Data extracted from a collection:
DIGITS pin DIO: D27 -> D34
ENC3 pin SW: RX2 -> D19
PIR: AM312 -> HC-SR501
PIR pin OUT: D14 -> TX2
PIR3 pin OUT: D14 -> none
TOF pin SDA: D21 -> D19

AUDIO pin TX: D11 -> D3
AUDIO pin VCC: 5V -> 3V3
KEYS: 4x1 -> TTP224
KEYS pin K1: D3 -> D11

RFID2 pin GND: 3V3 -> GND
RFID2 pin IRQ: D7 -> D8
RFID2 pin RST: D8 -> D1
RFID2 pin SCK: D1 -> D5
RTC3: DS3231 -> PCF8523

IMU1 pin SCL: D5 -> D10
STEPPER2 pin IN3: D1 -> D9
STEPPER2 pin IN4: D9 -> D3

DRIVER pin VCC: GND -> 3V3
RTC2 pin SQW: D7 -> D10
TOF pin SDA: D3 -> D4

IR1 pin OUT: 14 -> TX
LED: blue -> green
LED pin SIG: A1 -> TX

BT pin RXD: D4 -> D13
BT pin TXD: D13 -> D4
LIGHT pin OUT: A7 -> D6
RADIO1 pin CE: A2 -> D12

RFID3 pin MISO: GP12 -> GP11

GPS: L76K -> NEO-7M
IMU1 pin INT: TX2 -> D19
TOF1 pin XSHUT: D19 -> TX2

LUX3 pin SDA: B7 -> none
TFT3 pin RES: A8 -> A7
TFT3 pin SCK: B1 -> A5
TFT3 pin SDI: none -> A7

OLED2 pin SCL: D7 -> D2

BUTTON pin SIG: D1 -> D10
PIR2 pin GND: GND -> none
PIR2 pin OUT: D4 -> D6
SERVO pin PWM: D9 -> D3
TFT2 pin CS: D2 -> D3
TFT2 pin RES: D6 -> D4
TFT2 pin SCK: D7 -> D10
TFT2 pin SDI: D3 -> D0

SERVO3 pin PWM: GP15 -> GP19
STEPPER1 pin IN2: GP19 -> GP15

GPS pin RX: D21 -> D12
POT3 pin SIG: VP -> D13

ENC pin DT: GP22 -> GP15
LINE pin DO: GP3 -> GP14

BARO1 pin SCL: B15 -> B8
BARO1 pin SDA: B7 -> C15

## Exercise
Exactly as written, transcribe each line of the data.

## Exercise answer
DIGITS pin DIO: D27 -> D34
ENC3 pin SW: RX2 -> D19
PIR: AM312 -> HC-SR501
PIR pin OUT: D14 -> TX2
PIR3 pin OUT: D14 -> none
TOF pin SDA: D21 -> D19

AUDIO pin TX: D11 -> D3
AUDIO pin VCC: 5V -> 3V3
KEYS: 4x1 -> TTP224
KEYS pin K1: D3 -> D11

RFID2 pin GND: 3V3 -> GND
RFID2 pin IRQ: D7 -> D8
RFID2 pin RST: D8 -> D1
RFID2 pin SCK: D1 -> D5
RTC3: DS3231 -> PCF8523

IMU1 pin SCL: D5 -> D10
STEPPER2 pin IN3: D1 -> D9
STEPPER2 pin IN4: D9 -> D3

DRIVER pin VCC: GND -> 3V3
RTC2 pin SQW: D7 -> D10
TOF pin SDA: D3 -> D4

IR1 pin OUT: 14 -> TX
LED: blue -> green
LED pin SIG: A1 -> TX

BT pin RXD: D4 -> D13
BT pin TXD: D13 -> D4
LIGHT pin OUT: A7 -> D6
RADIO1 pin CE: A2 -> D12

RFID3 pin MISO: GP12 -> GP11

GPS: L76K -> NEO-7M
IMU1 pin INT: TX2 -> D19
TOF1 pin XSHUT: D19 -> TX2

LUX3 pin SDA: B7 -> none
TFT3 pin RES: A8 -> A7
TFT3 pin SCK: B1 -> A5
TFT3 pin SDI: none -> A7

OLED2 pin SCL: D7 -> D2

BUTTON pin SIG: D1 -> D10
PIR2 pin GND: GND -> none
PIR2 pin OUT: D4 -> D6
SERVO pin PWM: D9 -> D3
TFT2 pin CS: D2 -> D3
TFT2 pin RES: D6 -> D4
TFT2 pin SCK: D7 -> D10
TFT2 pin SDI: D3 -> D0

SERVO3 pin PWM: GP15 -> GP19
STEPPER1 pin IN2: GP19 -> GP15

GPS pin RX: D21 -> D12
POT3 pin SIG: VP -> D13

ENC pin DT: GP22 -> GP15
LINE pin DO: GP3 -> GP14

BARO1 pin SCL: B15 -> B8
BARO1 pin SDA: B7 -> C15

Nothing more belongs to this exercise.